Stored records:
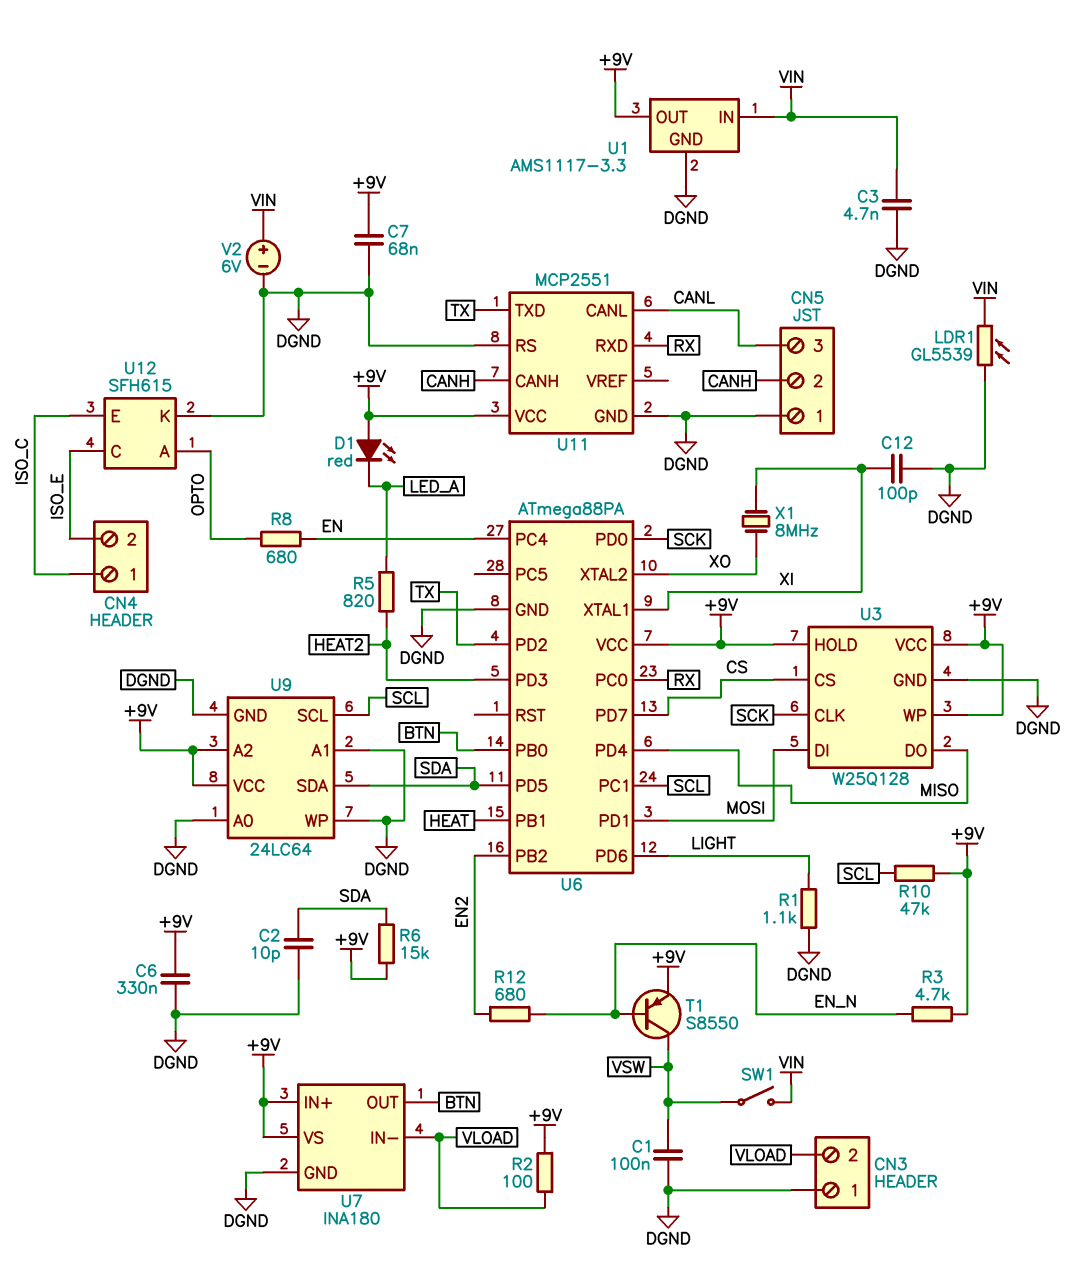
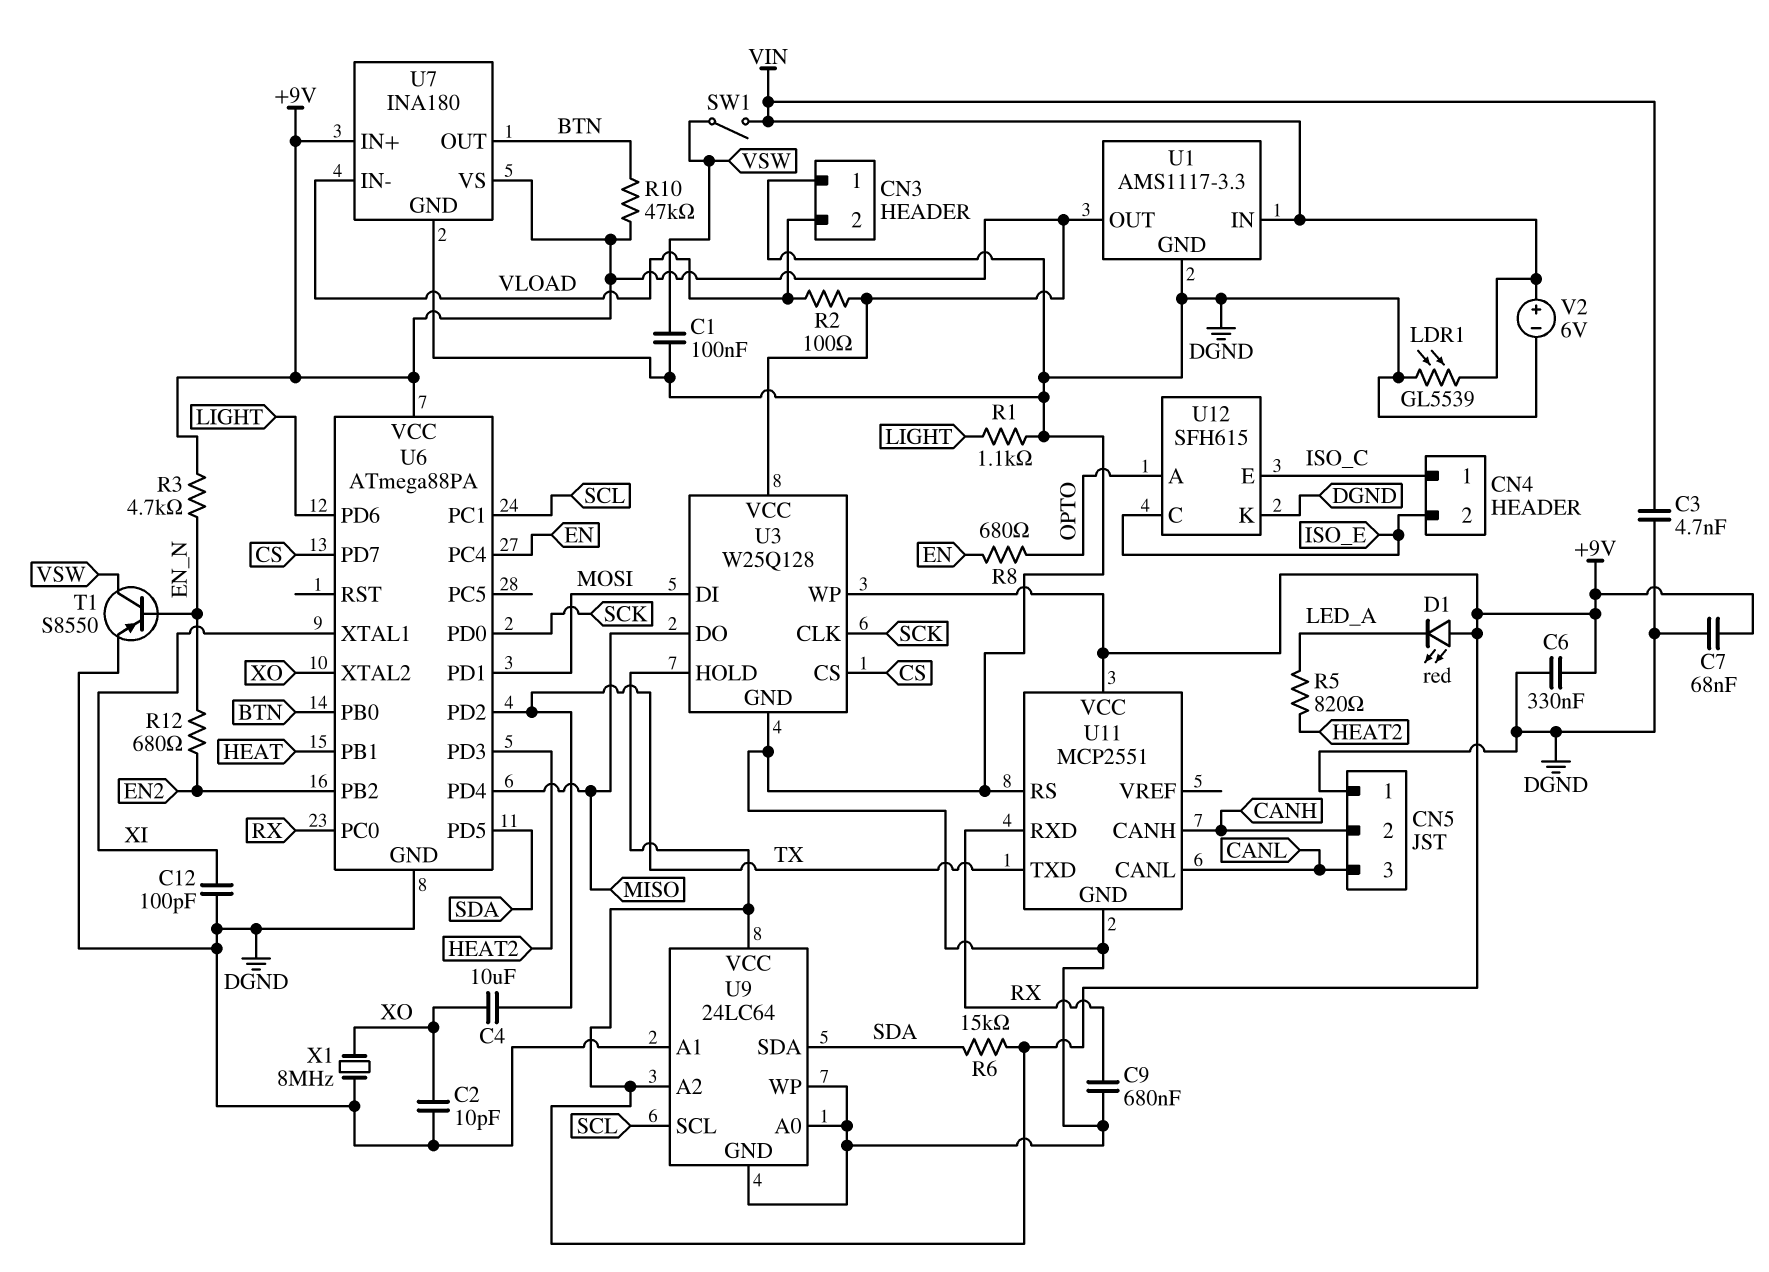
C2: 10pF (DGND, SDA) -> 10pF (DGND, XO)
C4: none -> 10uF (TX, XO)
C9: none -> 680nF (DGND, RX)
R10: 47k (+9V, SCL) -> 47k (+9V, BTN)
T1: PNP S8550 (B EN_N, C VSW, E +9V) -> PNP S8550 (B EN_N, C VSW, E DGND)
X1: 8MHz (XI, XO) -> 8MHz (DGND, XO)

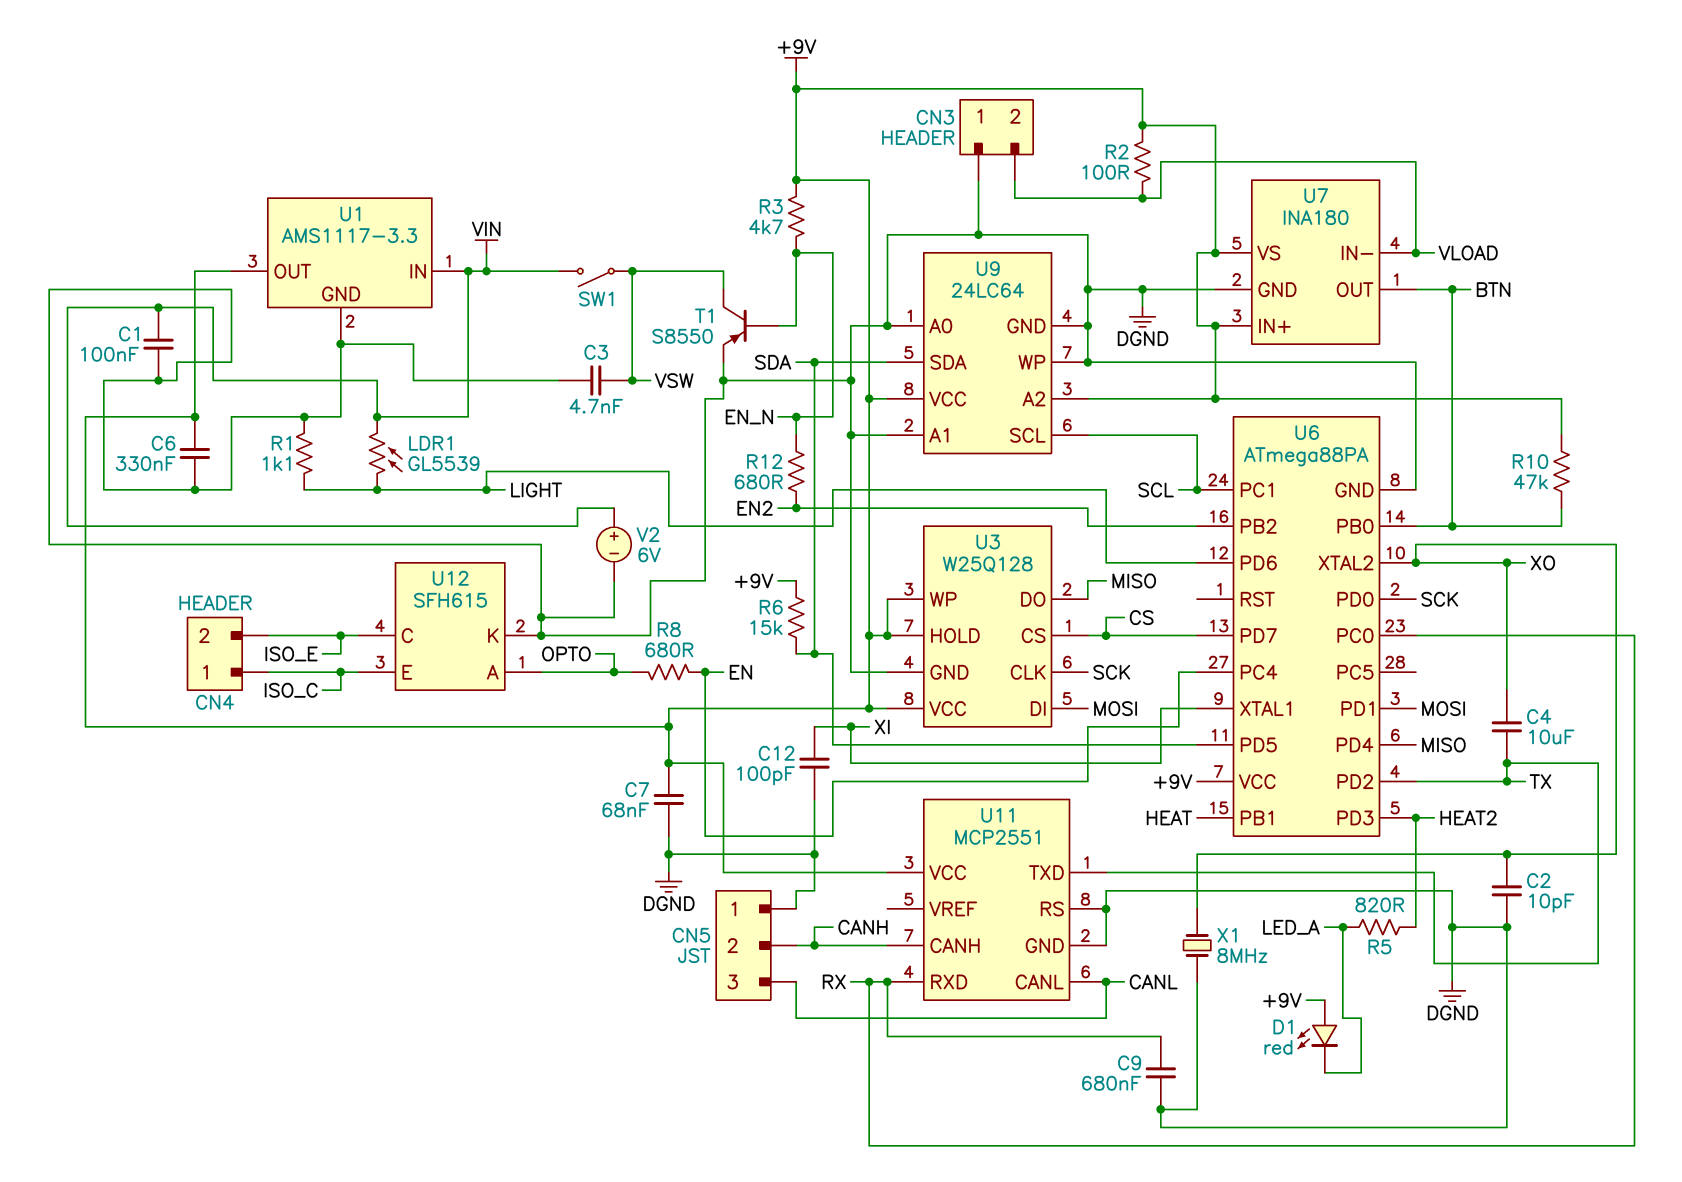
C1: 100nF (DGND, VSW) -> 100nF (DGND, VIN)
C3: 4.7nF (DGND, VIN) -> 4.7nF (DGND, VSW)
LDR1: GL5539 (DGND, VIN) -> GL5539 (LIGHT, VIN)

▶ TRY IT
Could you copy the data above exactly, leaving the pictures out?

▶ SOLUTION FOR THIS TASK
C2: 10pF (DGND, SDA) -> 10pF (DGND, XO)
C4: none -> 10uF (TX, XO)
C9: none -> 680nF (DGND, RX)
R10: 47k (+9V, SCL) -> 47k (+9V, BTN)
T1: PNP S8550 (B EN_N, C VSW, E +9V) -> PNP S8550 (B EN_N, C VSW, E DGND)
X1: 8MHz (XI, XO) -> 8MHz (DGND, XO)

C1: 100nF (DGND, VSW) -> 100nF (DGND, VIN)
C3: 4.7nF (DGND, VIN) -> 4.7nF (DGND, VSW)
LDR1: GL5539 (DGND, VIN) -> GL5539 (LIGHT, VIN)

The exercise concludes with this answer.